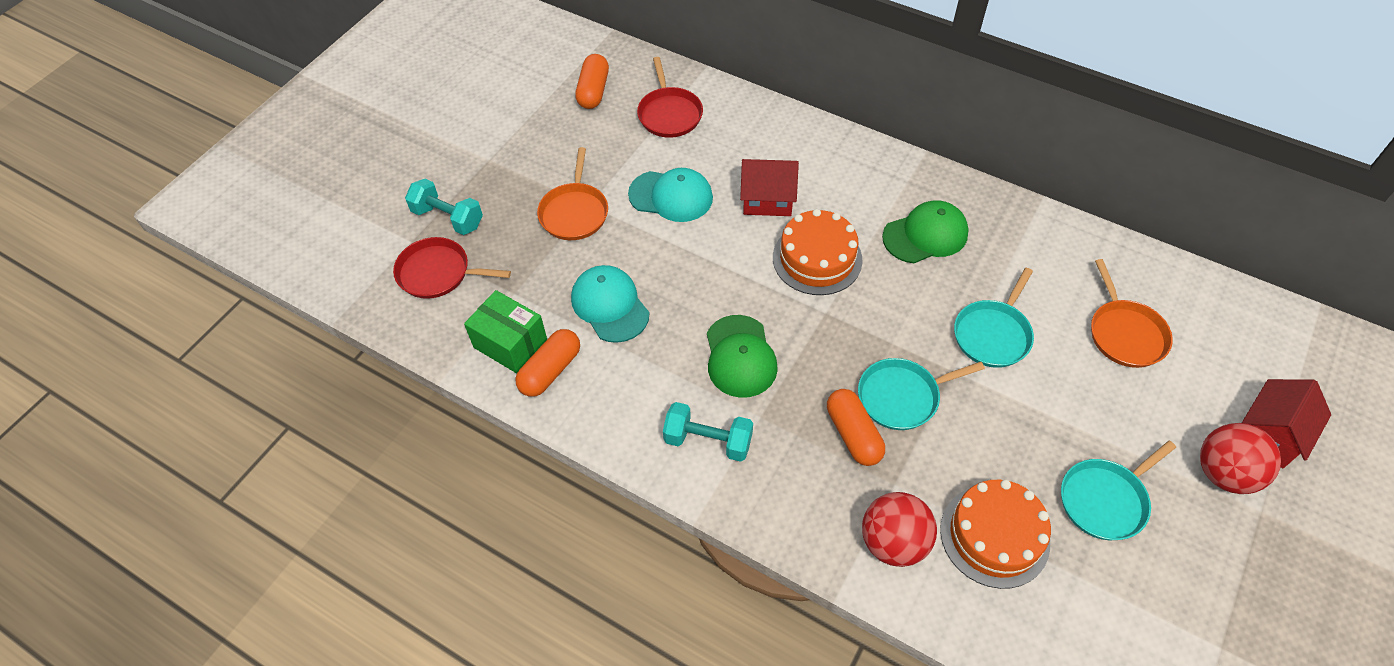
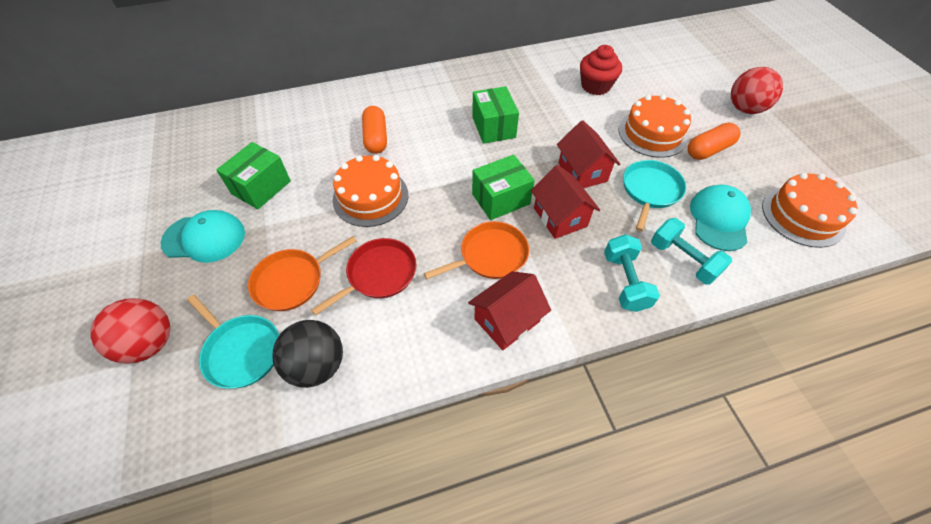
black ball: 0 -> 1
green box: 1 -> 3
green cap: 2 -> 0
orange cake: 2 -> 3
orange capsule: 3 -> 2
red cupcake: 0 -> 1
red house: 2 -> 3
red pan: 2 -> 1
turquoise pan: 3 -> 2

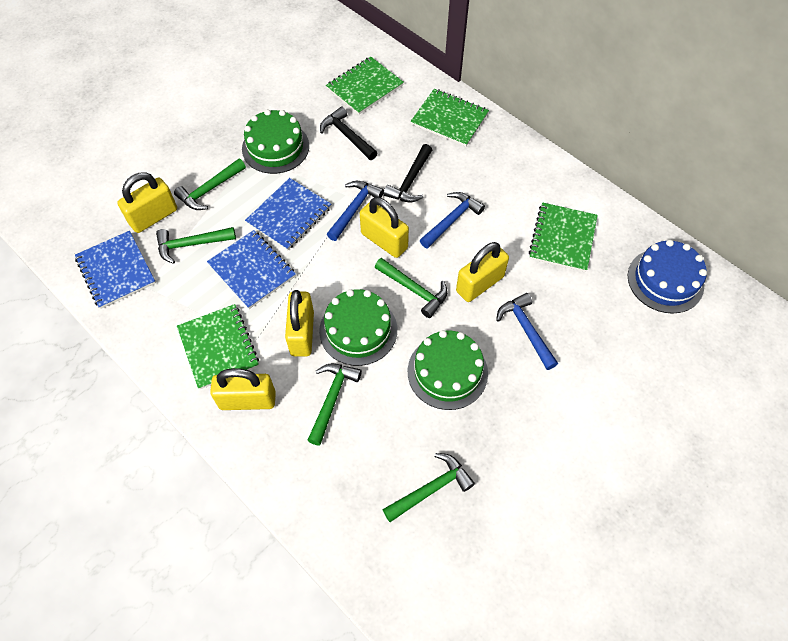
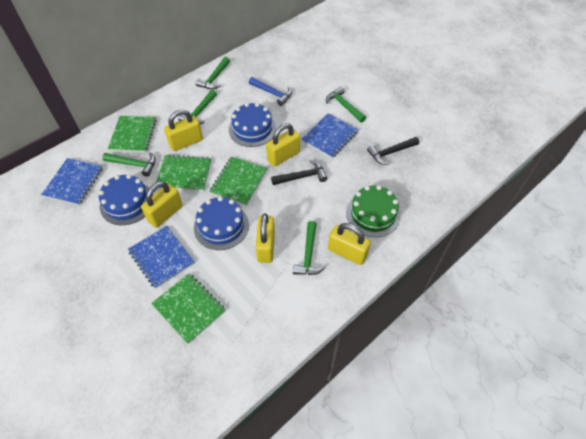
blue cake: 1 -> 3
blue hammer: 3 -> 1
green cake: 3 -> 1

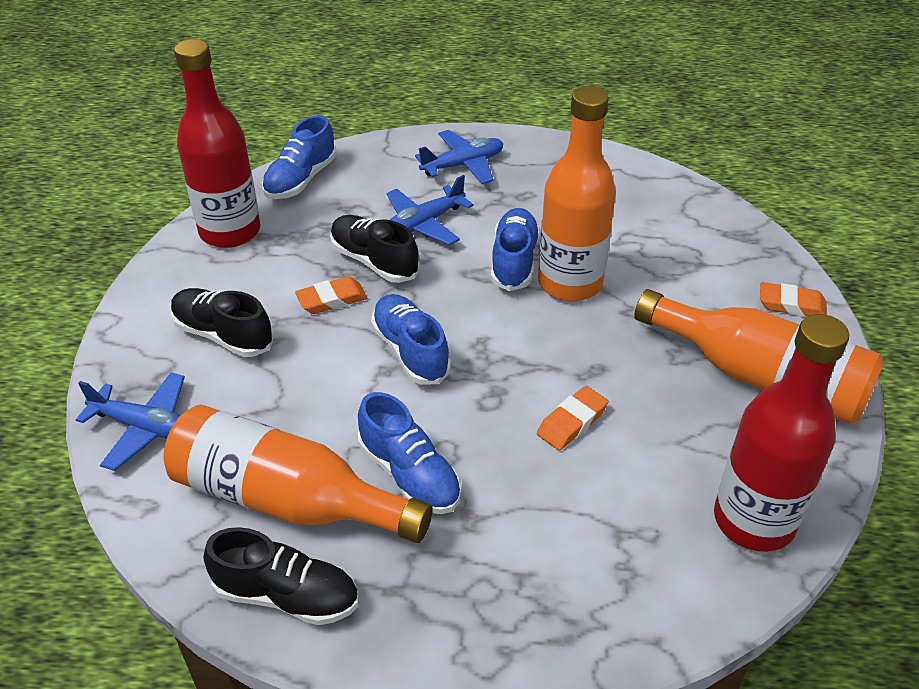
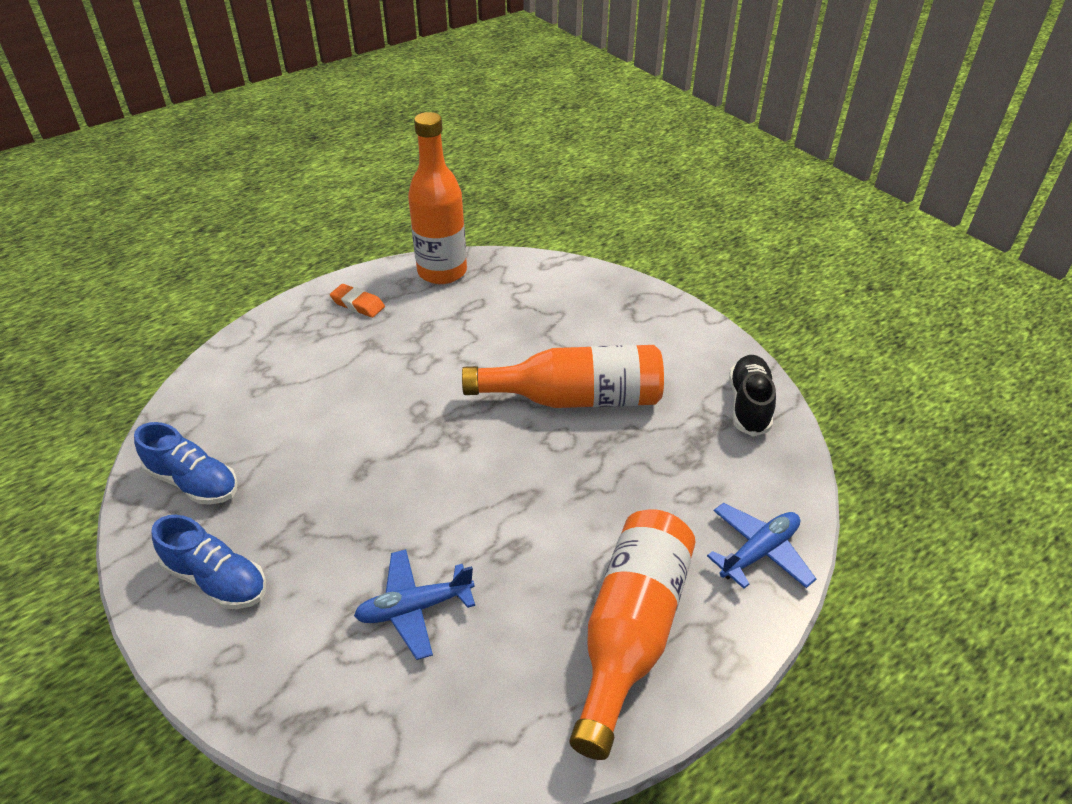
black shoe: 3 -> 1
blue plane: 3 -> 2
blue shoe: 4 -> 2
orange eraser: 3 -> 1
red bottle: 2 -> 0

* * * *

Restate the whole listing above exactly, please, omitting every image.

black ball: 0 -> 1
green box: 1 -> 3
green cap: 2 -> 0
orange cake: 2 -> 3
orange capsule: 3 -> 2
red cupcake: 0 -> 1
red house: 2 -> 3
red pan: 2 -> 1
turquoise pan: 3 -> 2

blue cake: 1 -> 3
blue hammer: 3 -> 1
green cake: 3 -> 1

black shoe: 3 -> 1
blue plane: 3 -> 2
blue shoe: 4 -> 2
orange eraser: 3 -> 1
red bottle: 2 -> 0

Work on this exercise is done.